▸ Assignment
In the listing that follows, print every line exactly and leave the images out.

-- Opening Marker --

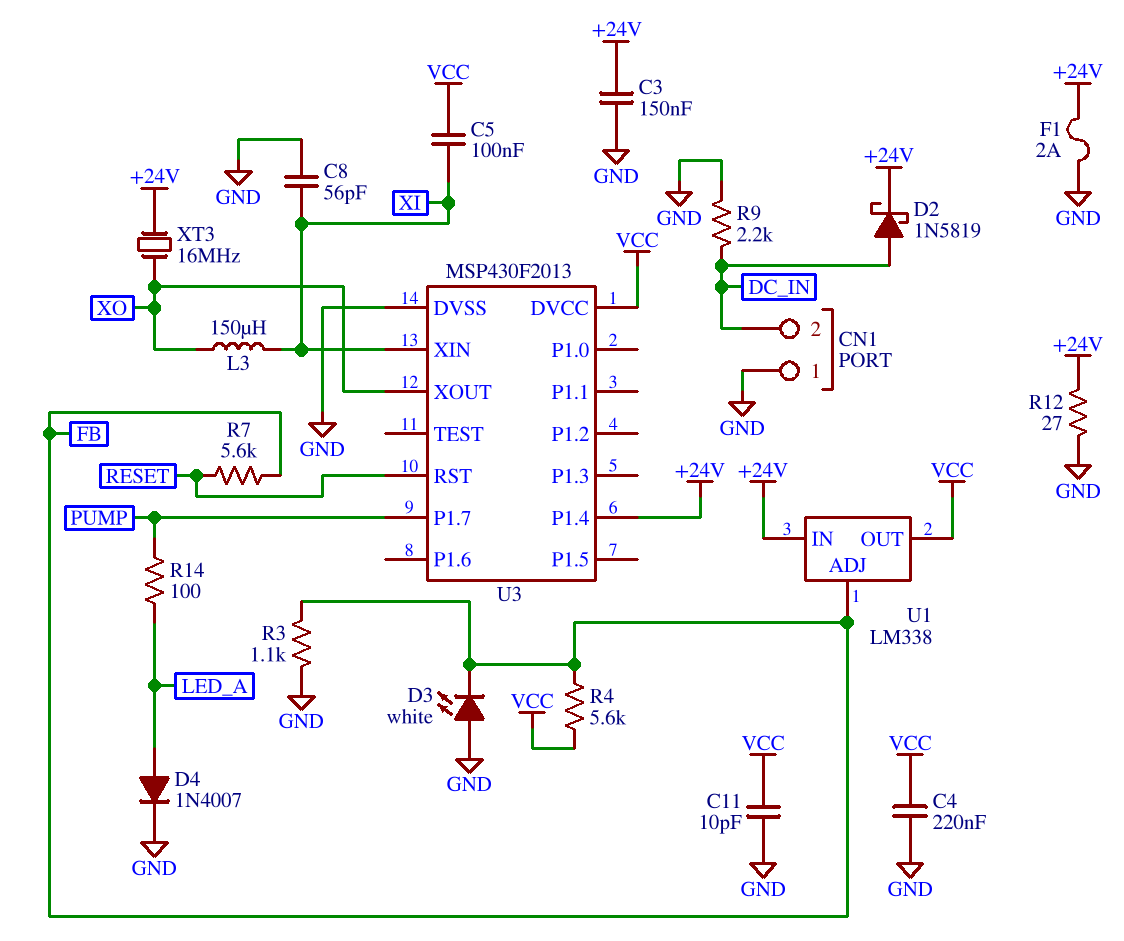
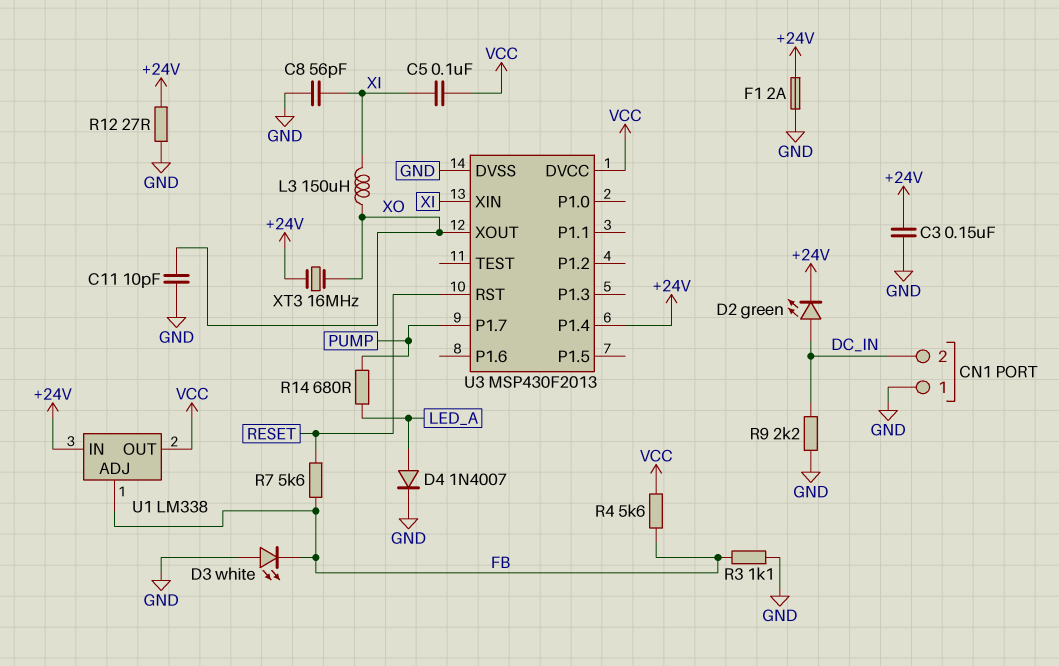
C4: 220nF (GND, VCC) -> none
C11: 10pF (GND, VCC) -> 10pF (GND, XO)
D2: schottky 1N5819 (A DC_IN, K +24V) -> LED green (A DC_IN, K +24V)
R14: 100 (LED_A, PUMP) -> 680 (LED_A, PUMP)

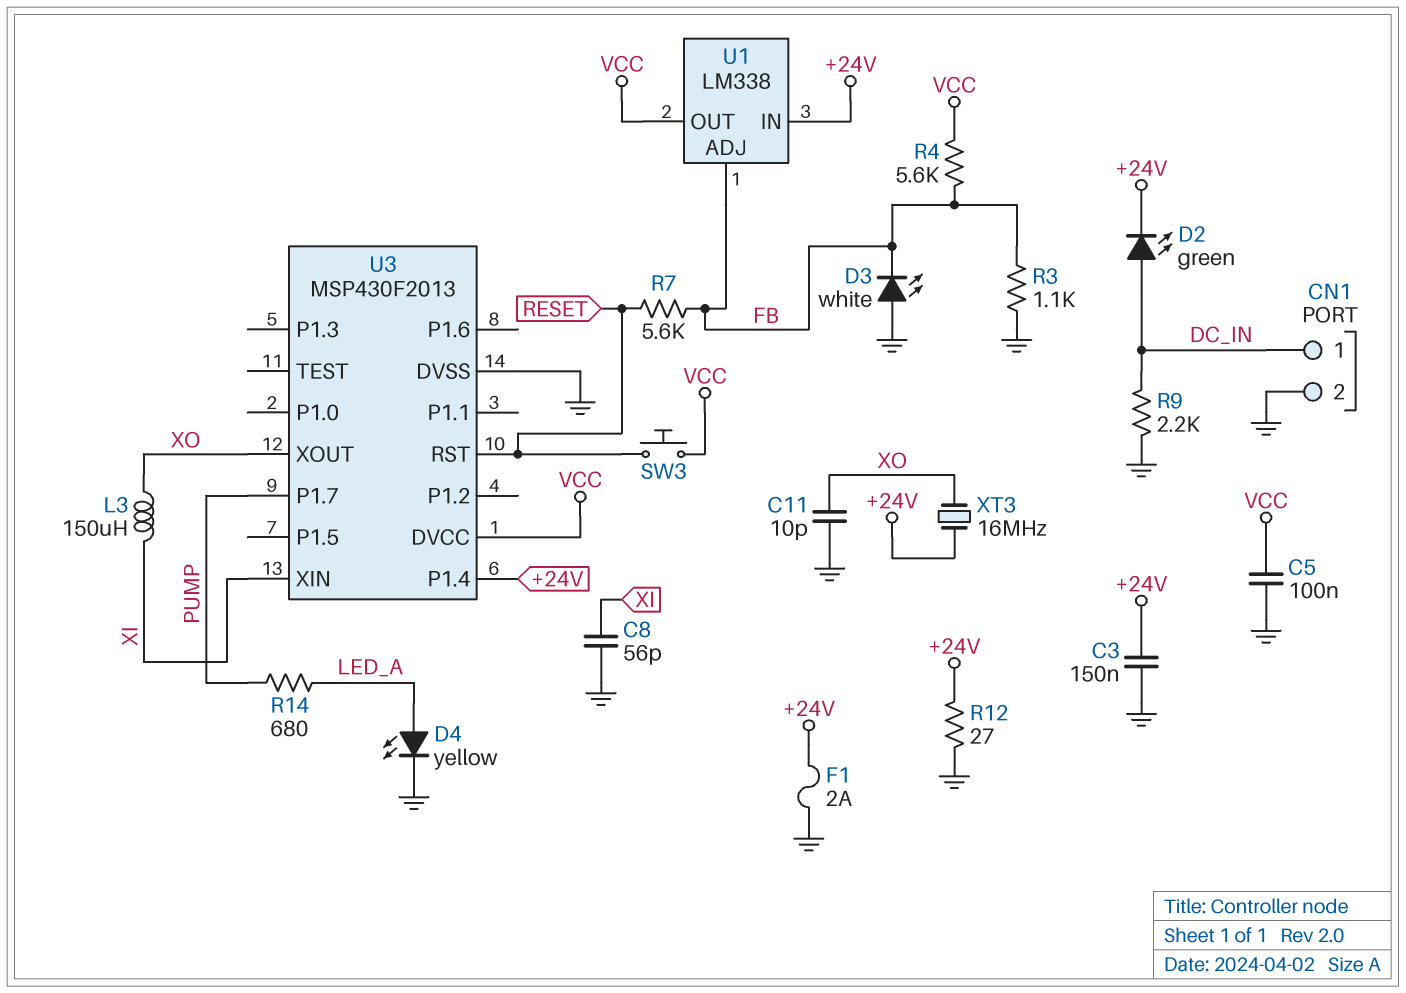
C5: 100nF (VCC, XI) -> 100nF (GND, VCC)
CN1 pin 1: GND -> DC_IN
CN1 pin 2: DC_IN -> GND
D4: diode 1N4007 (A LED_A, K GND) -> LED yellow (A LED_A, K GND)
SW3: none -> button (RESET, VCC)

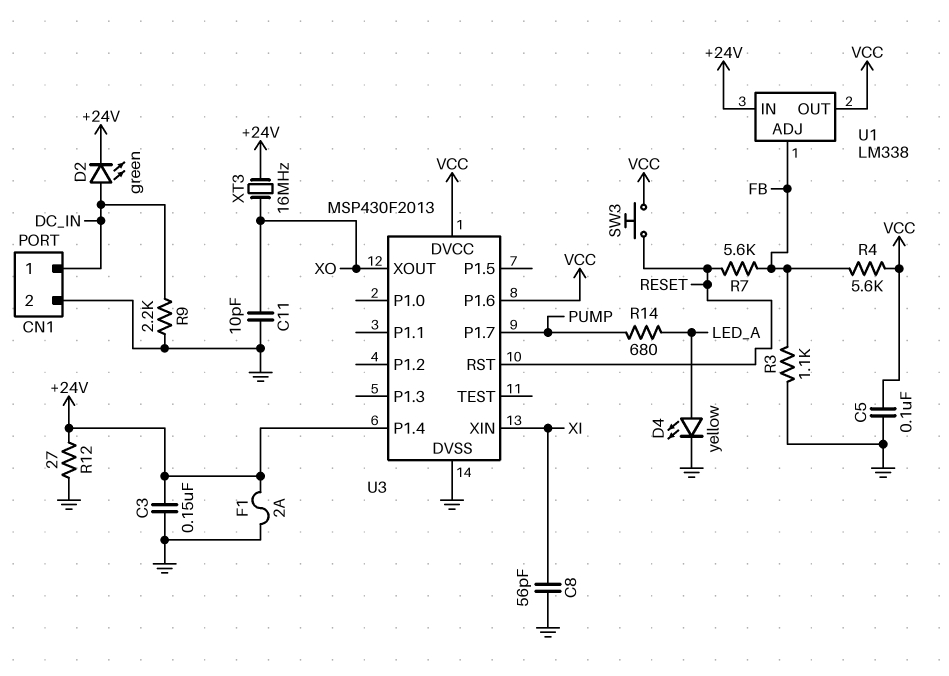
D3: LED white (A GND, K FB) -> none
L3: 150uH (XI, XO) -> none
U3 pin P1.6: none -> VCC

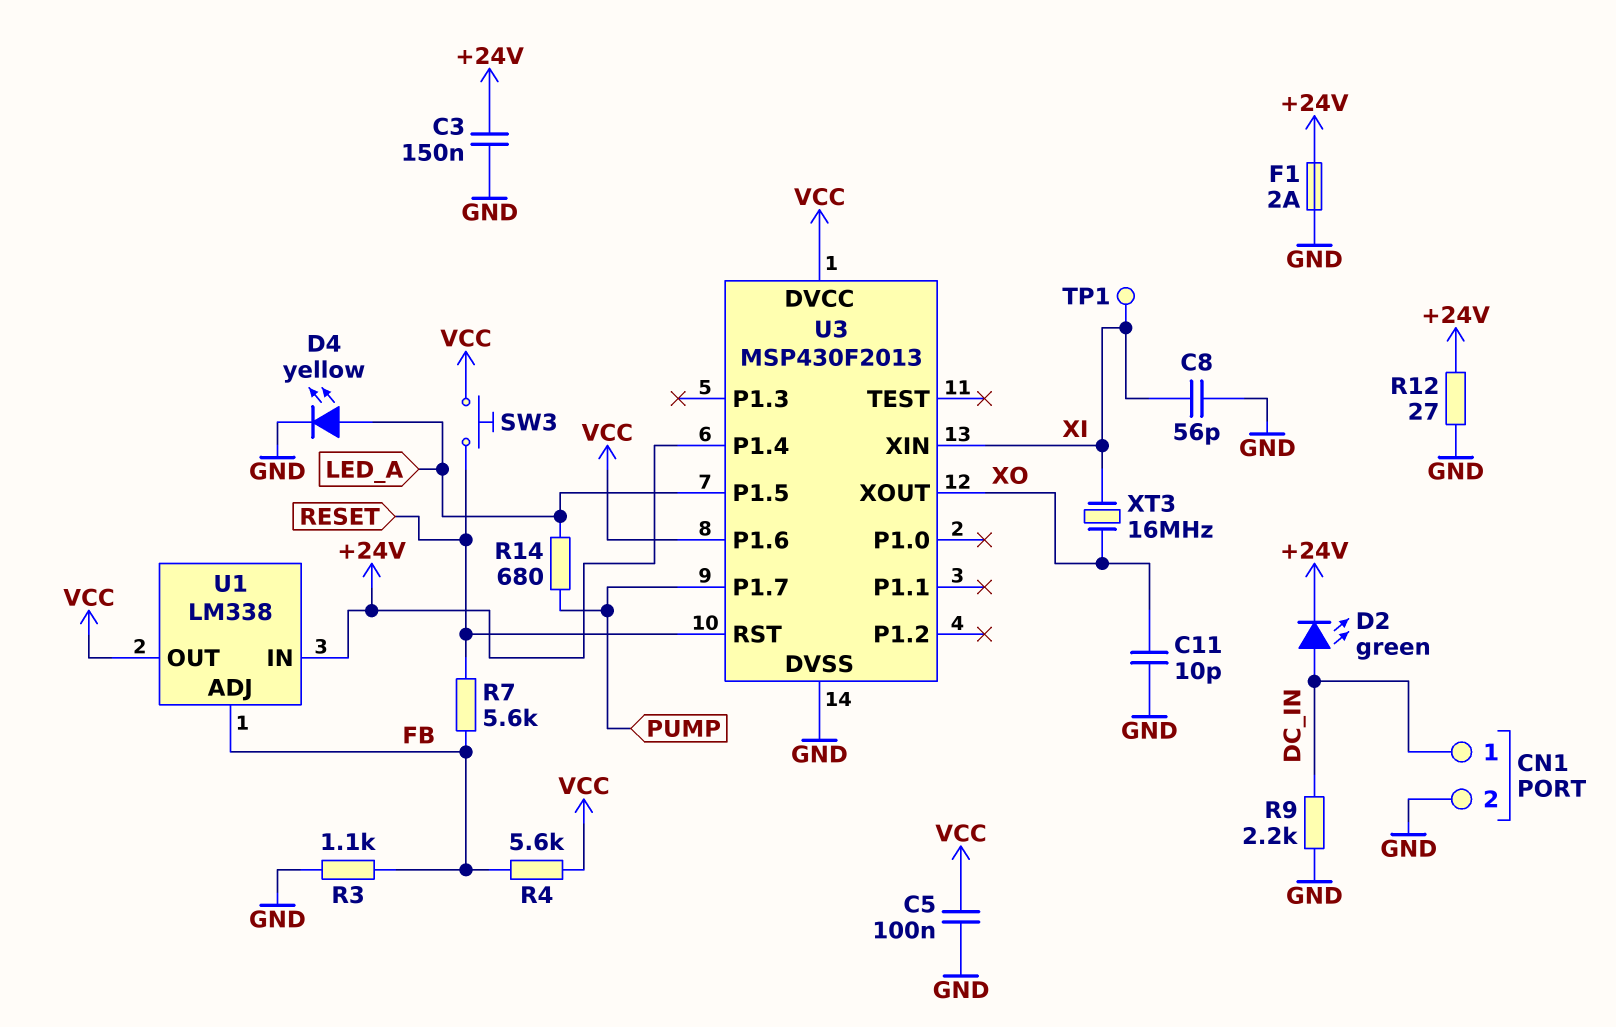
TP1: none -> test point (XI)
U3 pin P1.5: none -> LED_A
XT3: 16MHz (+24V, XO) -> 16MHz (XI, XO)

-- Closing Marker --

▸ Task response
C4: 220nF (GND, VCC) -> none
C11: 10pF (GND, VCC) -> 10pF (GND, XO)
D2: schottky 1N5819 (A DC_IN, K +24V) -> LED green (A DC_IN, K +24V)
R14: 100 (LED_A, PUMP) -> 680 (LED_A, PUMP)

C5: 100nF (VCC, XI) -> 100nF (GND, VCC)
CN1 pin 1: GND -> DC_IN
CN1 pin 2: DC_IN -> GND
D4: diode 1N4007 (A LED_A, K GND) -> LED yellow (A LED_A, K GND)
SW3: none -> button (RESET, VCC)

D3: LED white (A GND, K FB) -> none
L3: 150uH (XI, XO) -> none
U3 pin P1.6: none -> VCC

TP1: none -> test point (XI)
U3 pin P1.5: none -> LED_A
XT3: 16MHz (+24V, XO) -> 16MHz (XI, XO)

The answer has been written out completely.